• **What is required**: The pictures in the data below are to be omitted; all else must be duplicated exactly.

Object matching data
*****

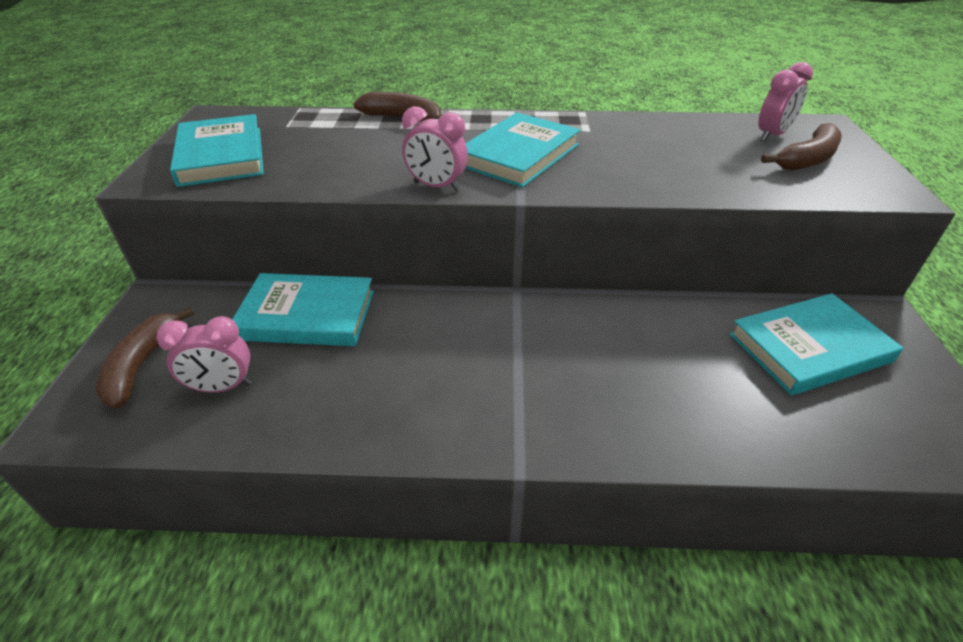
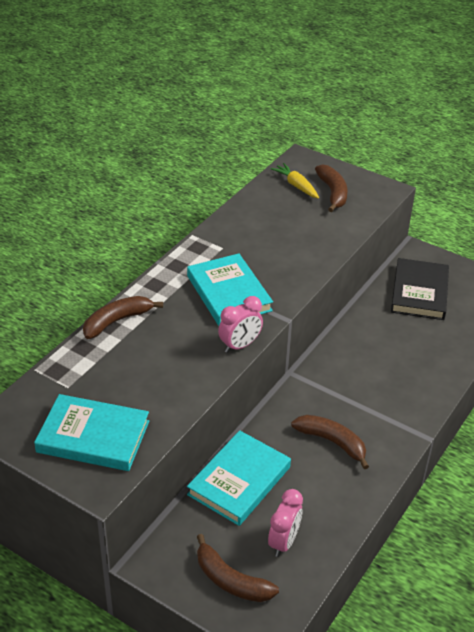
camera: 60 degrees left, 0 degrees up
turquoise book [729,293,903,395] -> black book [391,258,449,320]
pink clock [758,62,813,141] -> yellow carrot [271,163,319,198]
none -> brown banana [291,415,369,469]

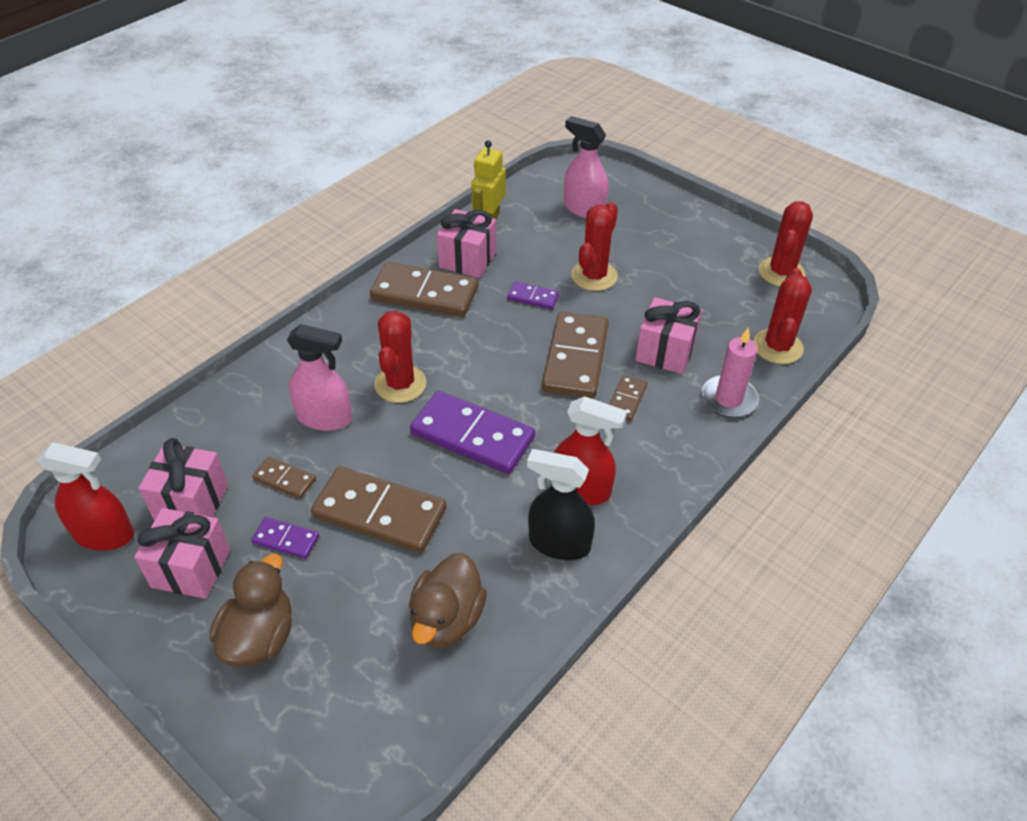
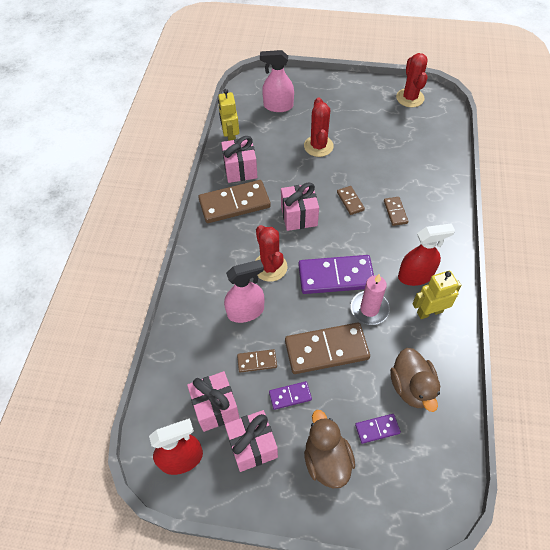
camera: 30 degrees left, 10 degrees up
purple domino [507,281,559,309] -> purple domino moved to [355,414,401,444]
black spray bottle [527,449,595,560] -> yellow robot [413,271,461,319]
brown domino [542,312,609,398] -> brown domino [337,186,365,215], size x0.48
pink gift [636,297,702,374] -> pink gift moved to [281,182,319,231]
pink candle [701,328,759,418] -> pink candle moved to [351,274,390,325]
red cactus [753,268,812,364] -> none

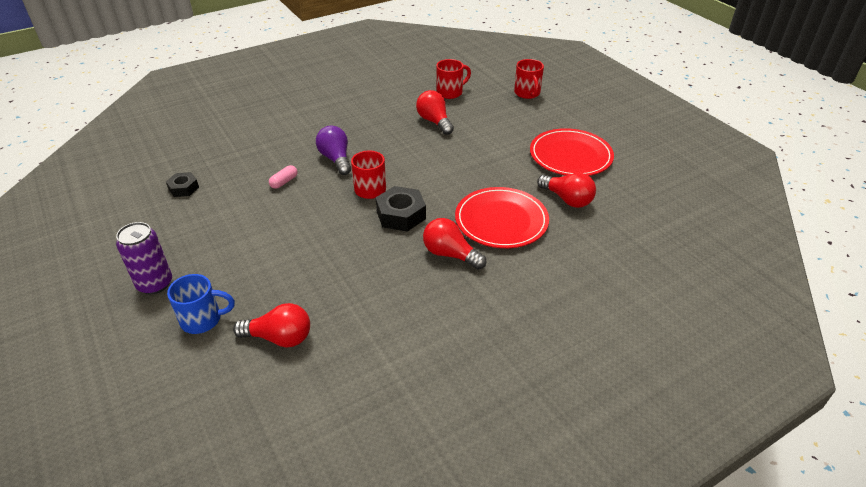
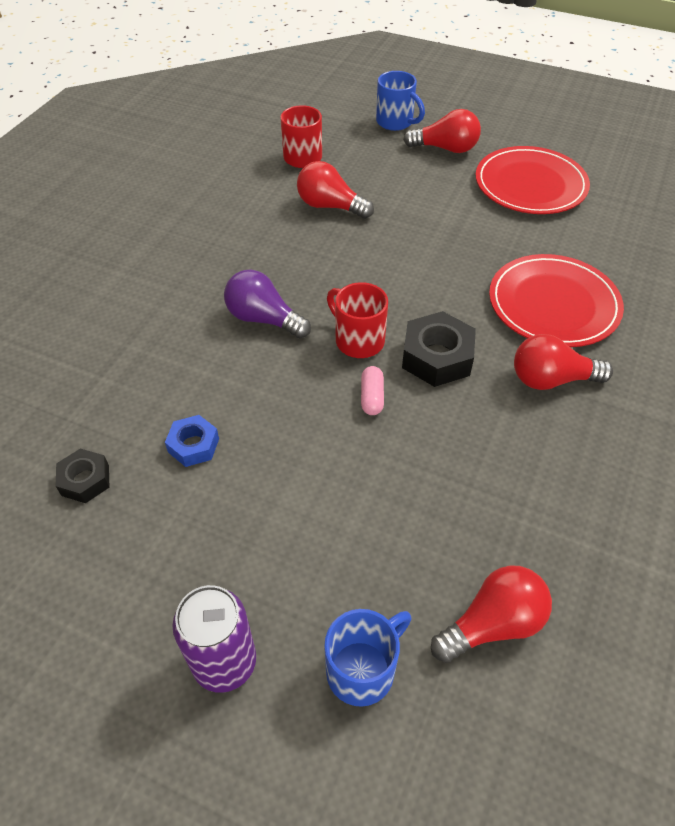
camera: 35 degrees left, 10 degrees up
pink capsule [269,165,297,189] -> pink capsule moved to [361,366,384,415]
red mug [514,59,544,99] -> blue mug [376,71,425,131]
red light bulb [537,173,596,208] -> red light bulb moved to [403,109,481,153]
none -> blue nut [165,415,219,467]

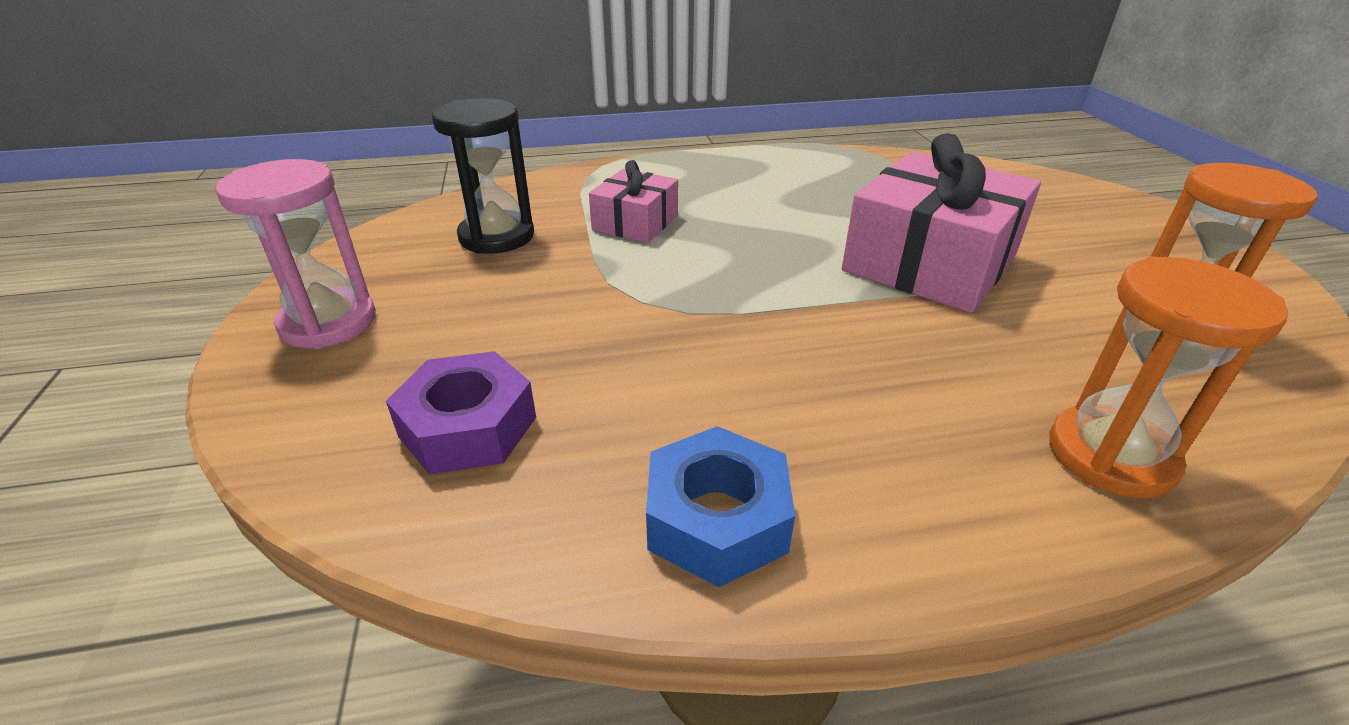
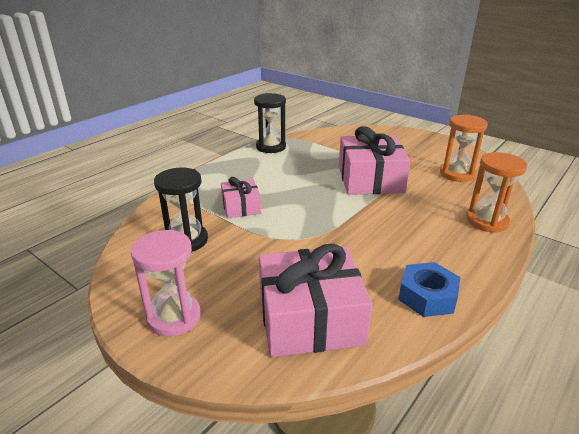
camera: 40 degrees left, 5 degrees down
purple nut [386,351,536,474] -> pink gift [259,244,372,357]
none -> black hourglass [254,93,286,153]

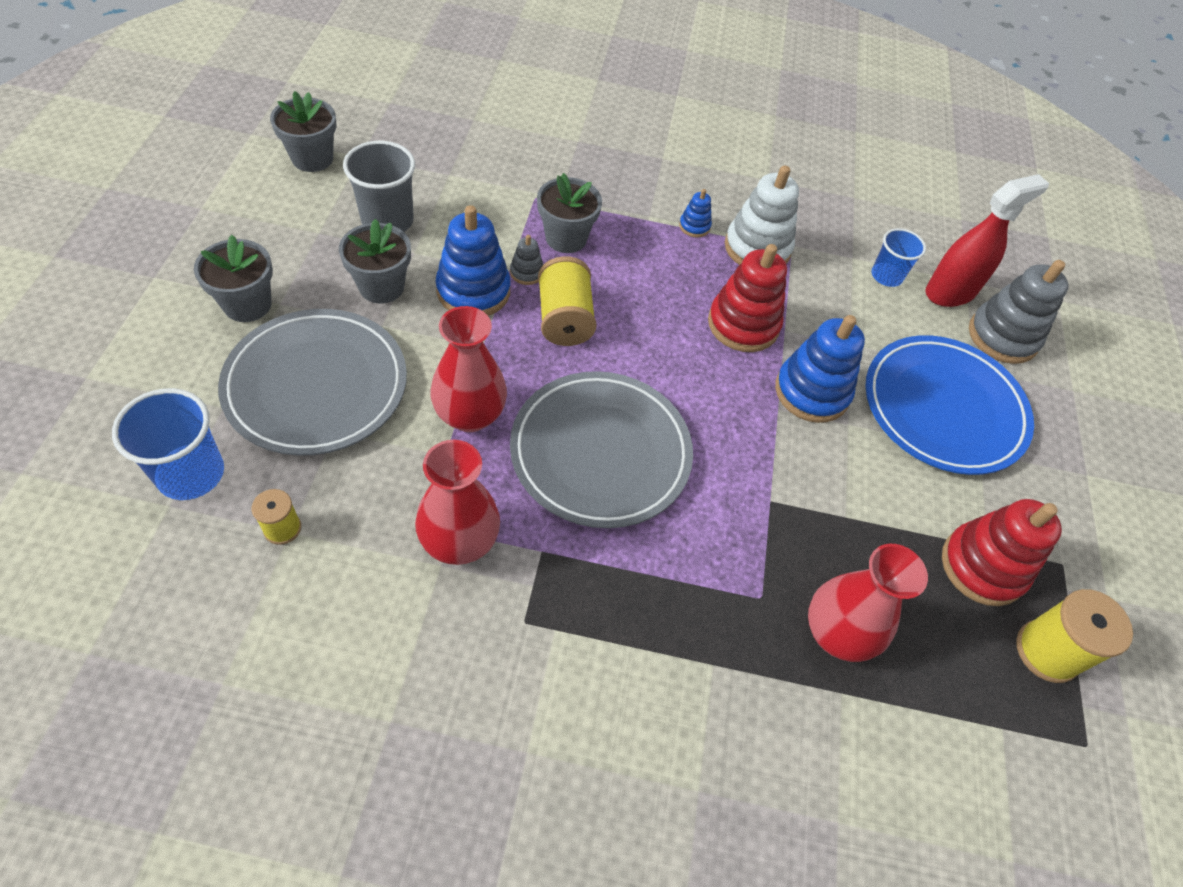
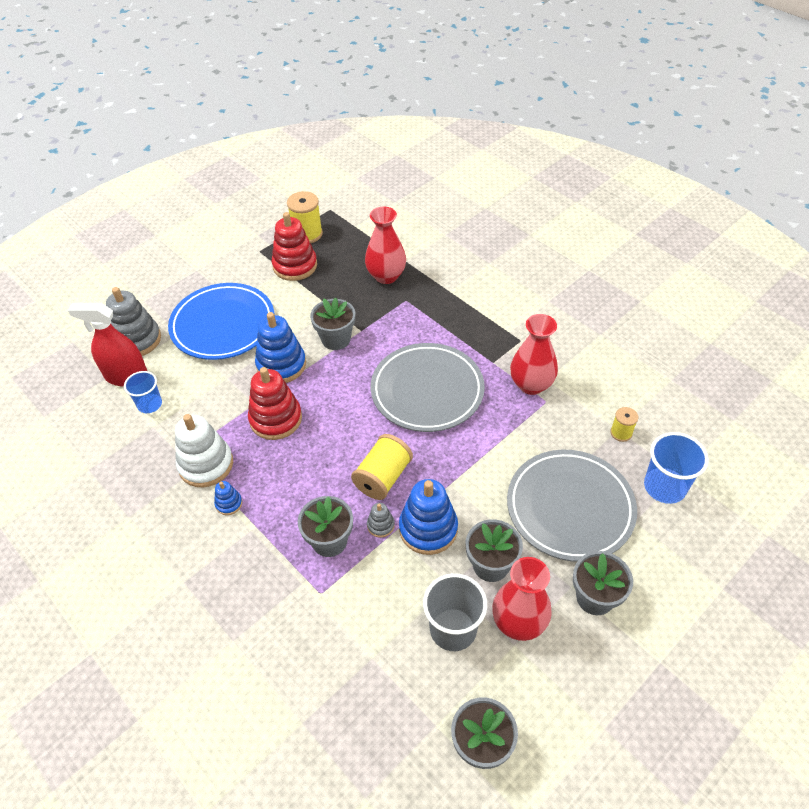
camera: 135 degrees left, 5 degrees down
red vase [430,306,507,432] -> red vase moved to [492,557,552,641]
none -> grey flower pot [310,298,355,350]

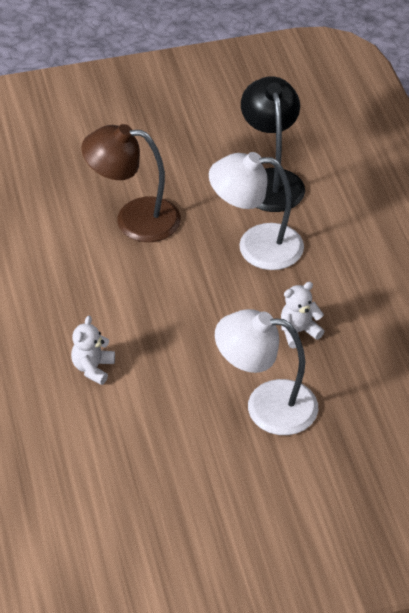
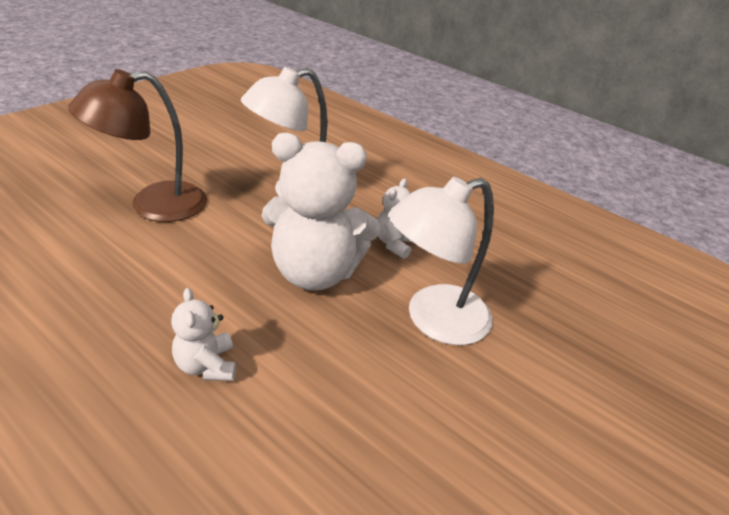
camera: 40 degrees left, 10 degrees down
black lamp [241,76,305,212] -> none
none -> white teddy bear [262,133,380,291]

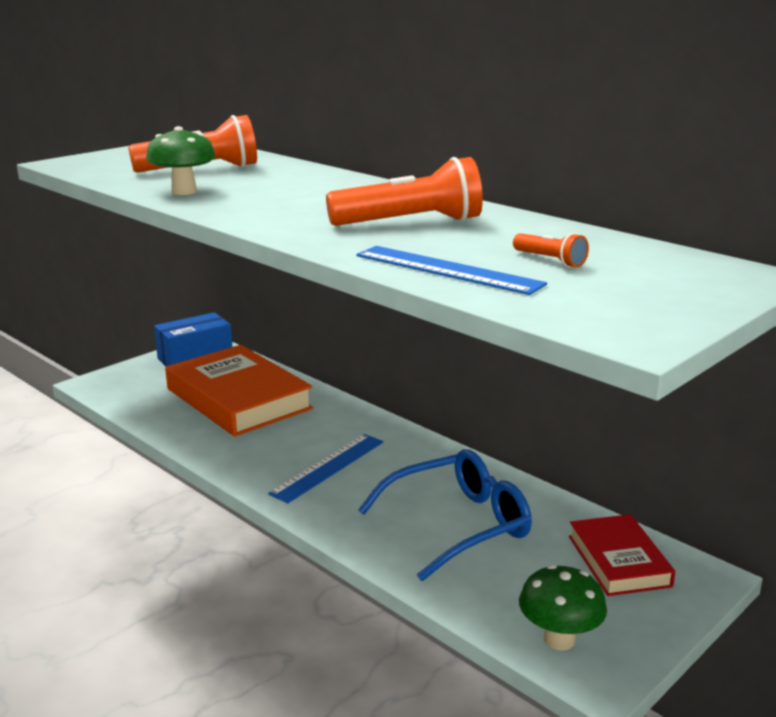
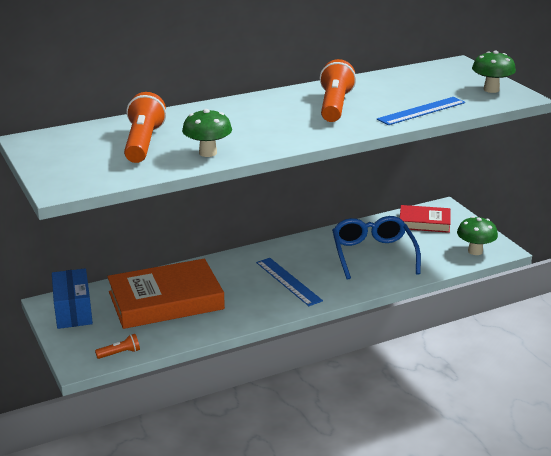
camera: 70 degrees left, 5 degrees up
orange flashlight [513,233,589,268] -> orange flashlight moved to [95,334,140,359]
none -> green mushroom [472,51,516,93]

*****

• **Exercise solution**:
camera: 60 degrees left, 0 degrees up
turquoise book [729,293,903,395] -> black book [391,258,449,320]
pink clock [758,62,813,141] -> yellow carrot [271,163,319,198]
none -> brown banana [291,415,369,469]

camera: 30 degrees left, 10 degrees up
purple domino [507,281,559,309] -> purple domino moved to [355,414,401,444]
black spray bottle [527,449,595,560] -> yellow robot [413,271,461,319]
brown domino [542,312,609,398] -> brown domino [337,186,365,215], size x0.48
pink gift [636,297,702,374] -> pink gift moved to [281,182,319,231]
pink candle [701,328,759,418] -> pink candle moved to [351,274,390,325]
red cactus [753,268,812,364] -> none

camera: 35 degrees left, 10 degrees up
pink capsule [269,165,297,189] -> pink capsule moved to [361,366,384,415]
red mug [514,59,544,99] -> blue mug [376,71,425,131]
red light bulb [537,173,596,208] -> red light bulb moved to [403,109,481,153]
none -> blue nut [165,415,219,467]

camera: 40 degrees left, 5 degrees down
purple nut [386,351,536,474] -> pink gift [259,244,372,357]
none -> black hourglass [254,93,286,153]

camera: 135 degrees left, 5 degrees down
red vase [430,306,507,432] -> red vase moved to [492,557,552,641]
none -> grey flower pot [310,298,355,350]

camera: 40 degrees left, 10 degrees down
black lamp [241,76,305,212] -> none
none -> white teddy bear [262,133,380,291]

camera: 70 degrees left, 5 degrees up
orange flashlight [513,233,589,268] -> orange flashlight moved to [95,334,140,359]
none -> green mushroom [472,51,516,93]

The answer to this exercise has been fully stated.